__Material for the task__
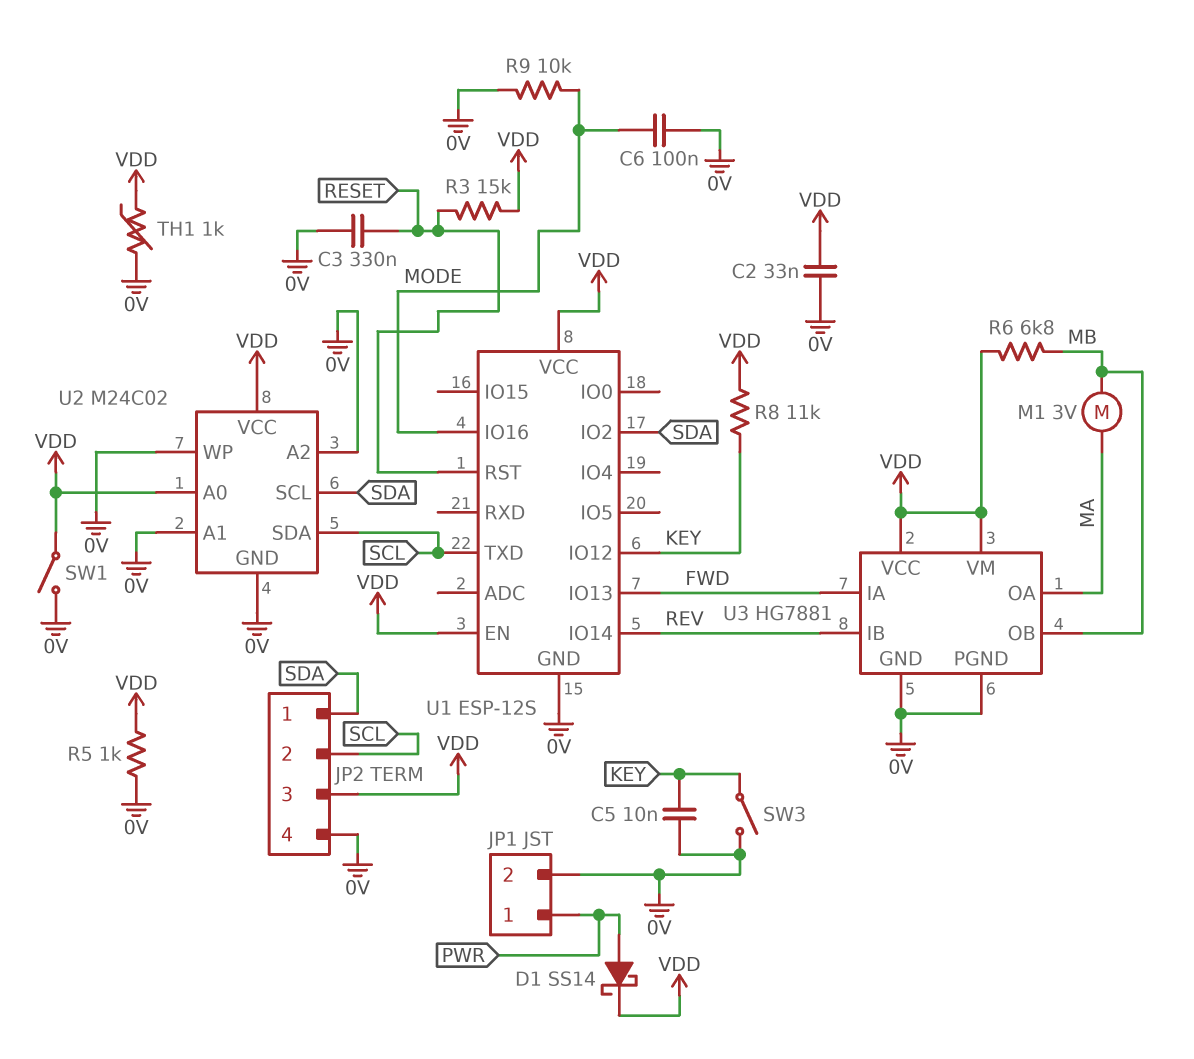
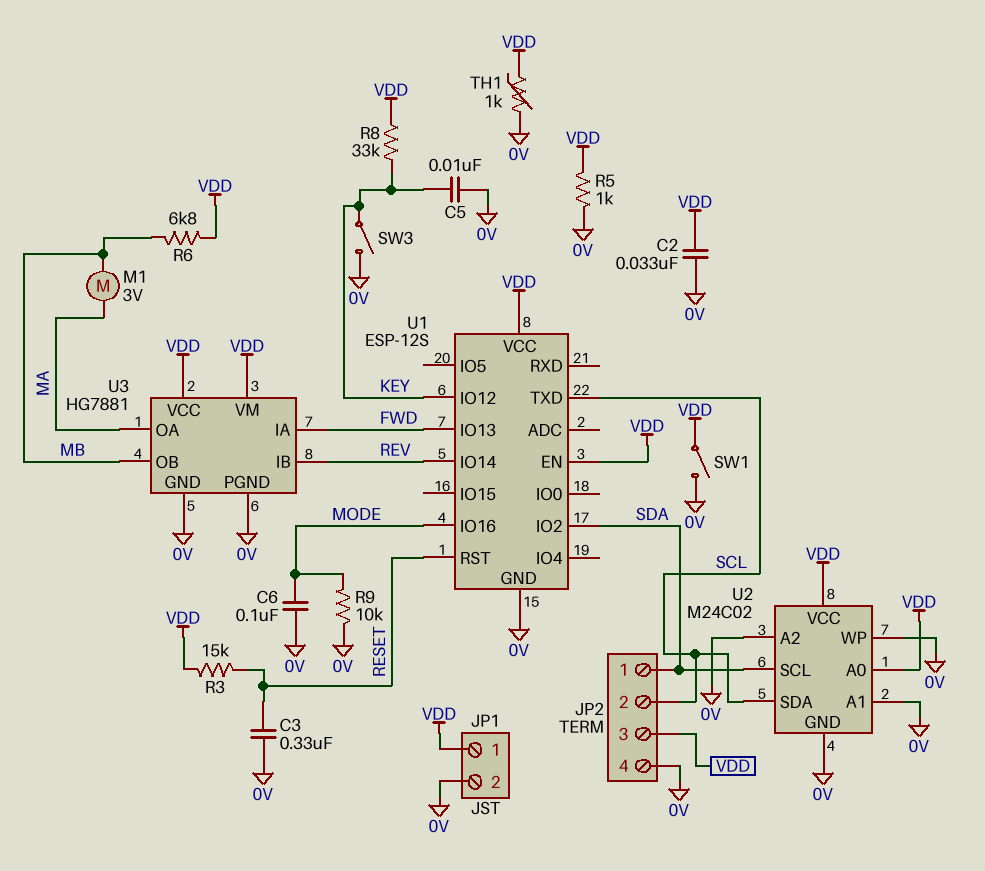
D1: schottky SS14 (A PWR, K VDD) -> none
JP1 pin 1: PWR -> VDD
R8: 11k (KEY, VDD) -> 33k (KEY, VDD)

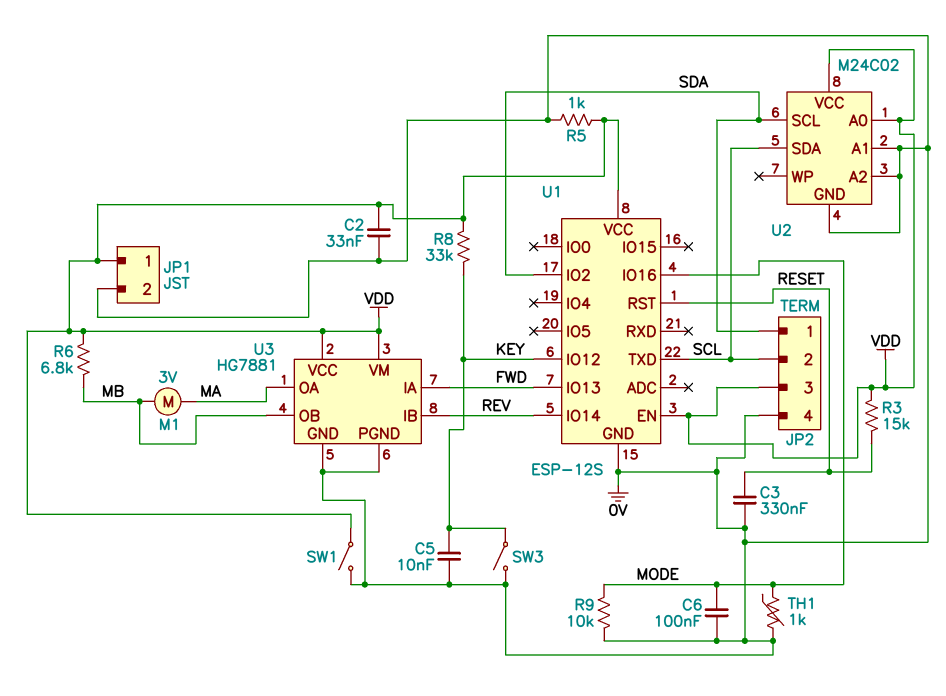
TH1: 1k (0V, VDD) -> 1k (0V, MODE)
U2 pin WP: 0V -> none

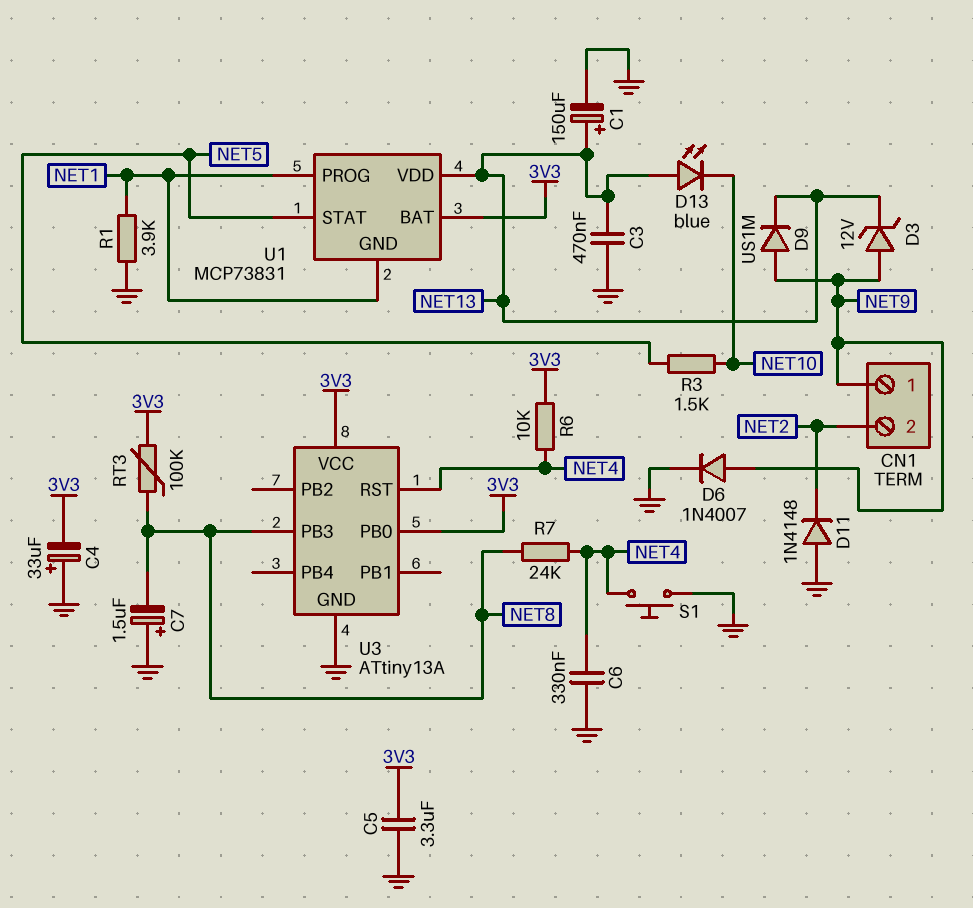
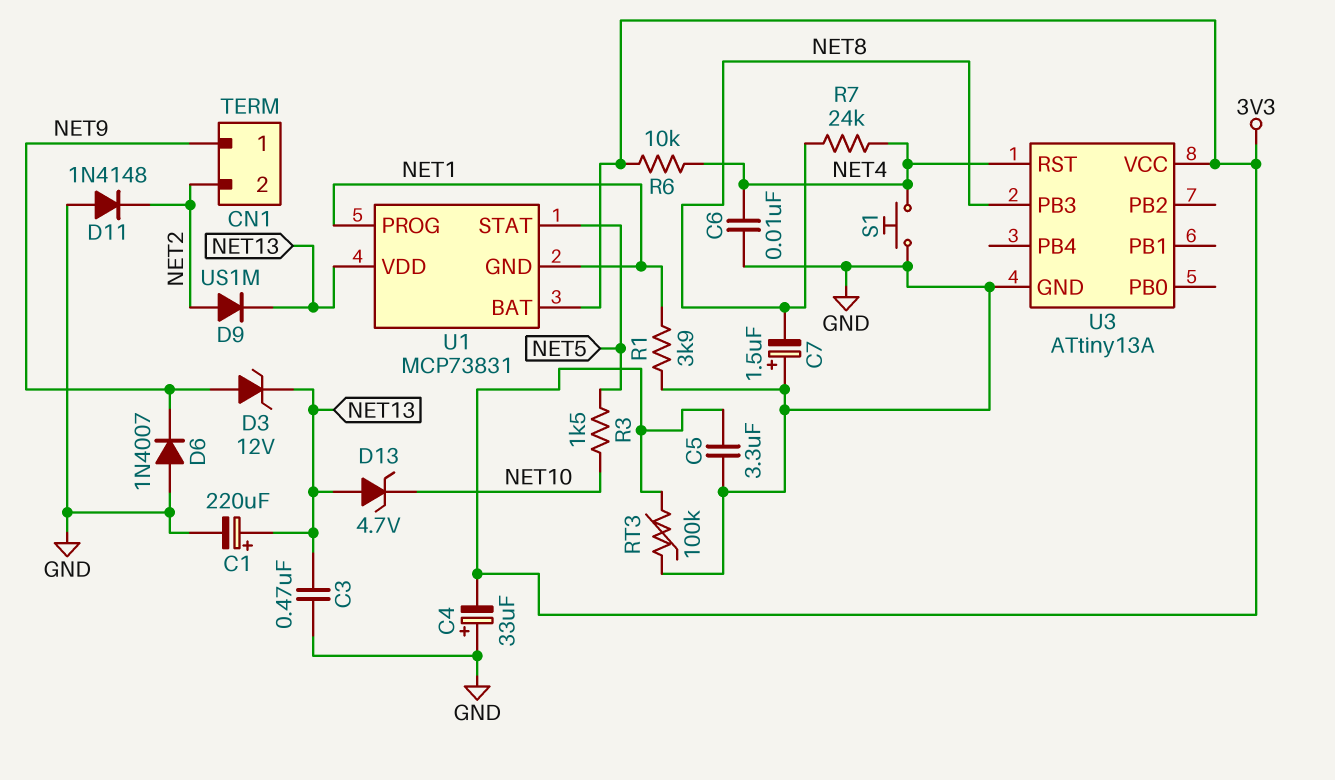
C1: 150uF (plus NET13, minus GND) -> 220uF (plus NET13, minus GND)
C6: 330nF (GND, NET4) -> 10nF (GND, NET4)
D6: diode 1N4007 (A NET9, K GND) -> diode 1N4007 (A GND, K NET9)
D9: diode US1M (A NET9, K NET13) -> diode US1M (A NET2, K NET13)
D13: LED blue (A NET13, K NET10) -> zener 4.7V (A NET13, K NET10)
RT3: 100k (3V3, NET8) -> 100k (3V3, GND)
U3 pin PB0: 3V3 -> none

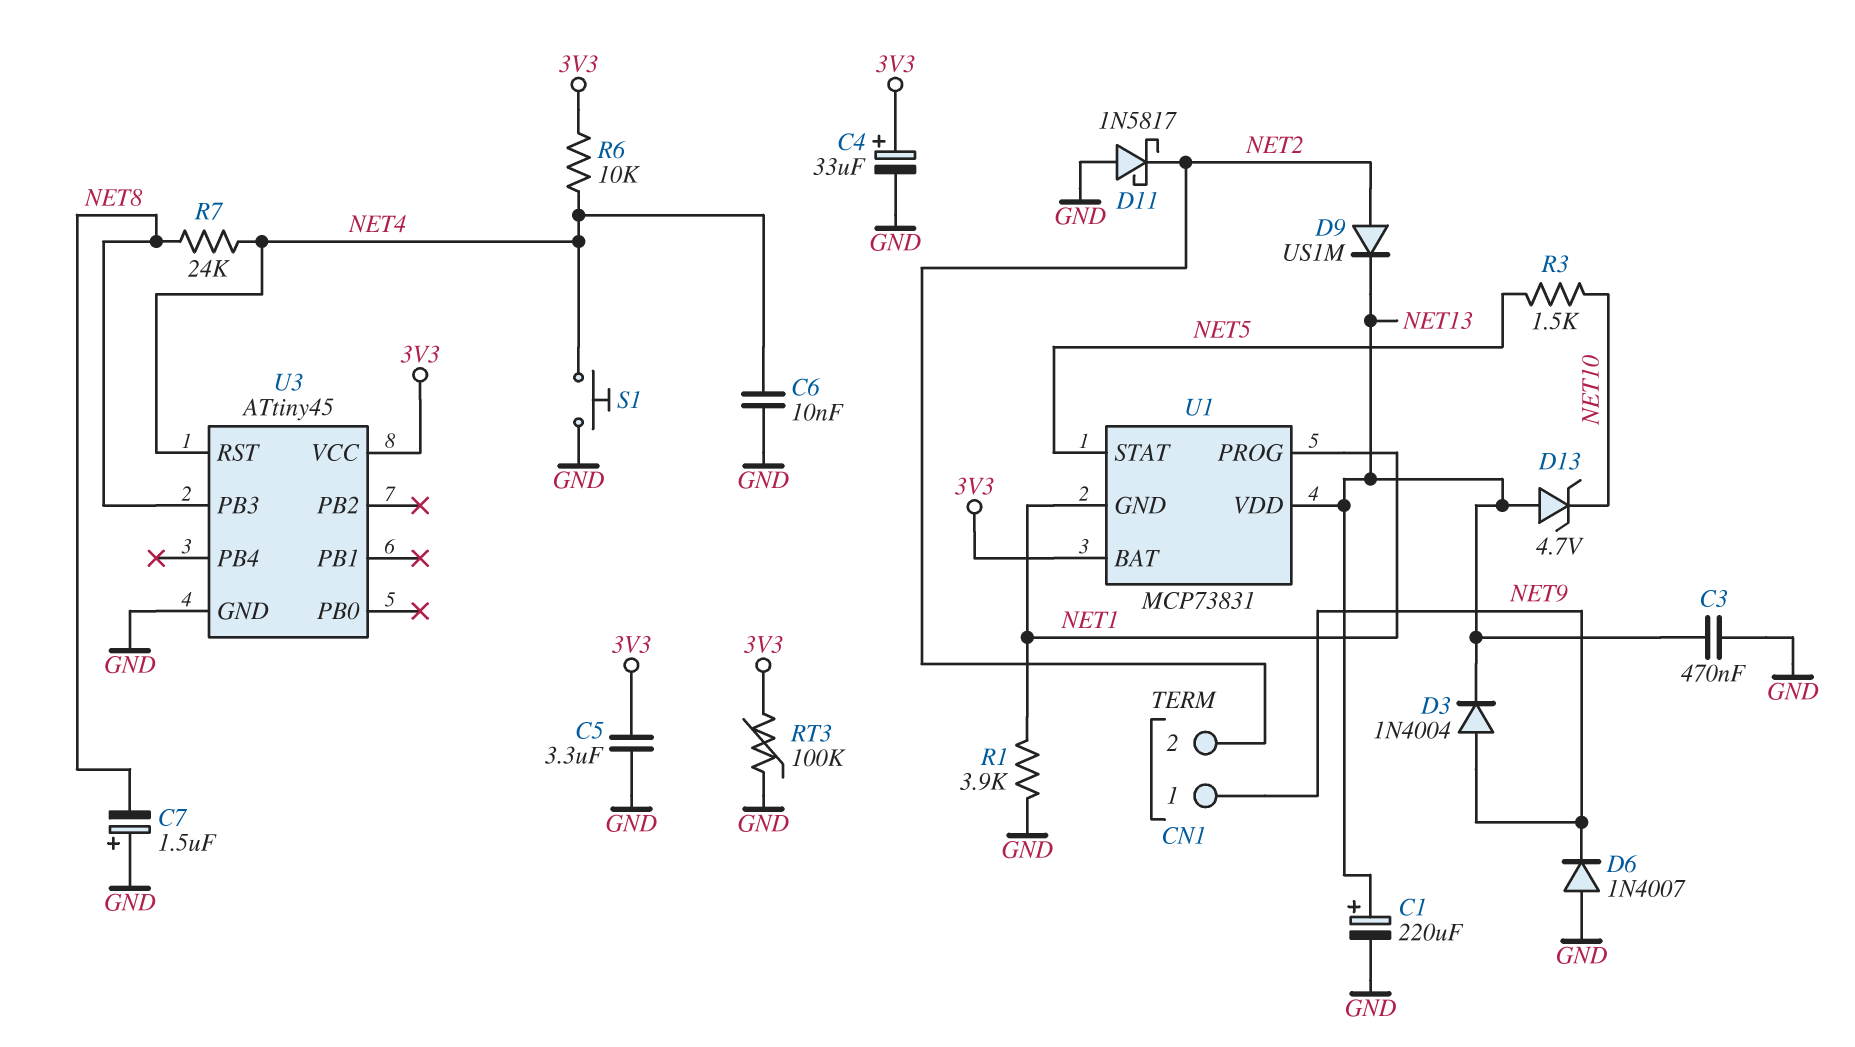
C4: 33uF (plus GND, minus 3V3) -> 33uF (plus 3V3, minus GND)
D3: zener 12V (A NET9, K NET13) -> diode 1N4004 (A NET9, K NET13)
D11: diode 1N4148 (A GND, K NET2) -> schottky 1N5817 (A GND, K NET2)
U3: ATtiny13A -> ATtiny45

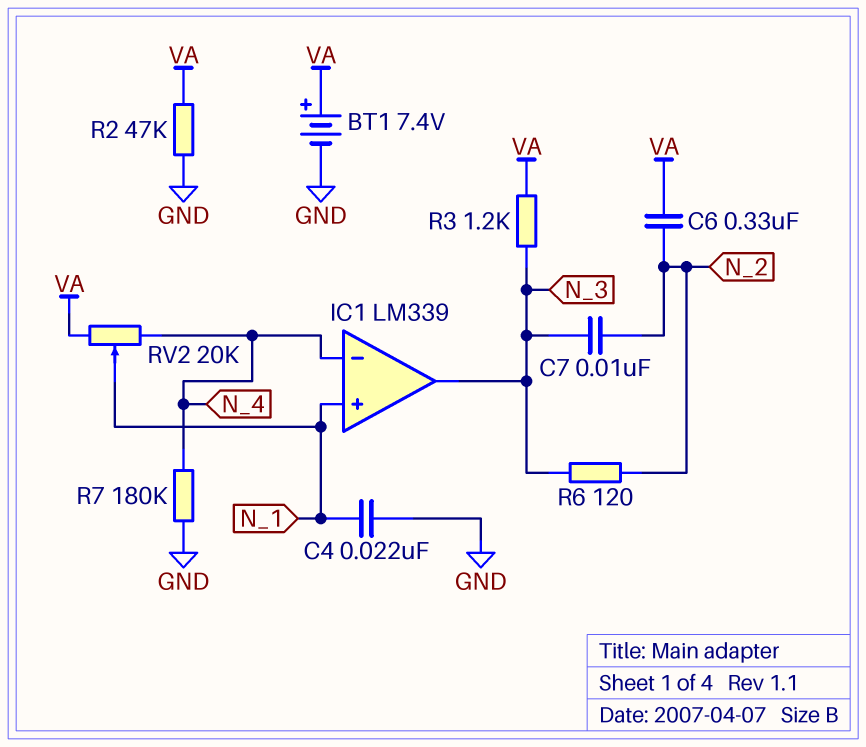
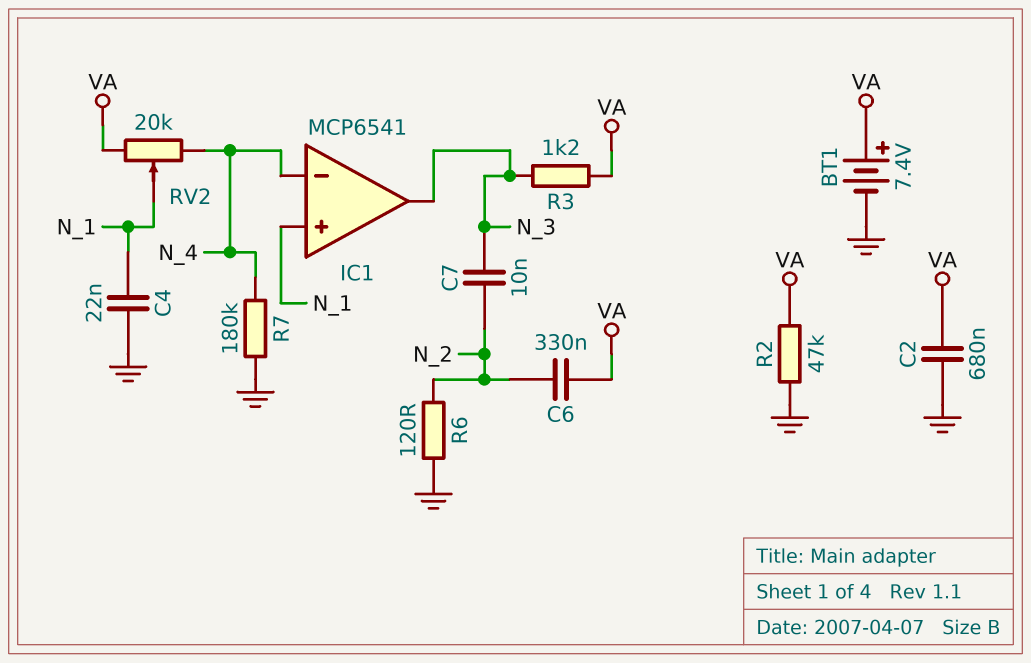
C2: none -> 680nF (GND, VA)
IC1: LM339 -> MCP6541
R6: 120 (N_2, N_3) -> 120 (GND, N_2)

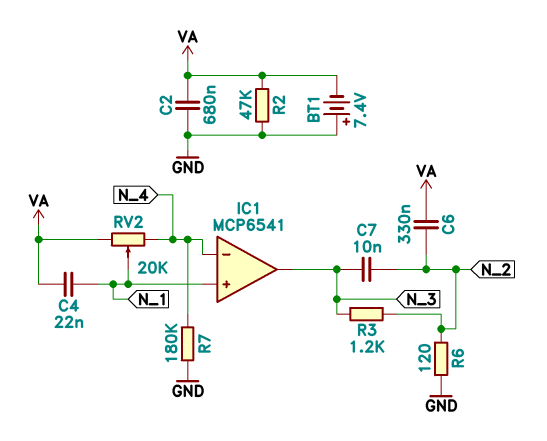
BT1: 7.4V (plus VA, minus GND) -> 7.4V (plus GND, minus VA)
C4: 22nF (GND, N_1) -> 22nF (N_1, VA)
R3: 1.2k (N_3, VA) -> 1.2k (N_2, N_3)

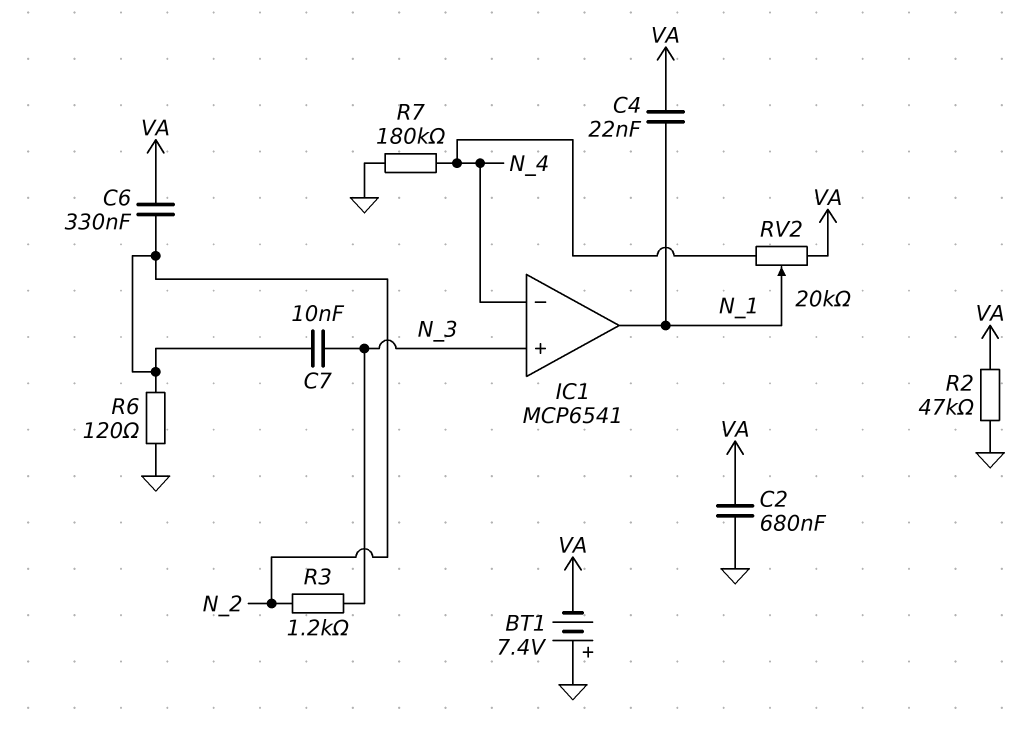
IC1 pin in+: N_1 -> N_3
IC1 pin out: N_3 -> N_1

__What needs to be done__
Each entry above has to be set down again verbatim, except for its pictures.

__Solution for this exercise__
D1: schottky SS14 (A PWR, K VDD) -> none
JP1 pin 1: PWR -> VDD
R8: 11k (KEY, VDD) -> 33k (KEY, VDD)

TH1: 1k (0V, VDD) -> 1k (0V, MODE)
U2 pin WP: 0V -> none

C1: 150uF (plus NET13, minus GND) -> 220uF (plus NET13, minus GND)
C6: 330nF (GND, NET4) -> 10nF (GND, NET4)
D6: diode 1N4007 (A NET9, K GND) -> diode 1N4007 (A GND, K NET9)
D9: diode US1M (A NET9, K NET13) -> diode US1M (A NET2, K NET13)
D13: LED blue (A NET13, K NET10) -> zener 4.7V (A NET13, K NET10)
RT3: 100k (3V3, NET8) -> 100k (3V3, GND)
U3 pin PB0: 3V3 -> none

C4: 33uF (plus GND, minus 3V3) -> 33uF (plus 3V3, minus GND)
D3: zener 12V (A NET9, K NET13) -> diode 1N4004 (A NET9, K NET13)
D11: diode 1N4148 (A GND, K NET2) -> schottky 1N5817 (A GND, K NET2)
U3: ATtiny13A -> ATtiny45

C2: none -> 680nF (GND, VA)
IC1: LM339 -> MCP6541
R6: 120 (N_2, N_3) -> 120 (GND, N_2)

BT1: 7.4V (plus VA, minus GND) -> 7.4V (plus GND, minus VA)
C4: 22nF (GND, N_1) -> 22nF (N_1, VA)
R3: 1.2k (N_3, VA) -> 1.2k (N_2, N_3)

IC1 pin in+: N_1 -> N_3
IC1 pin out: N_3 -> N_1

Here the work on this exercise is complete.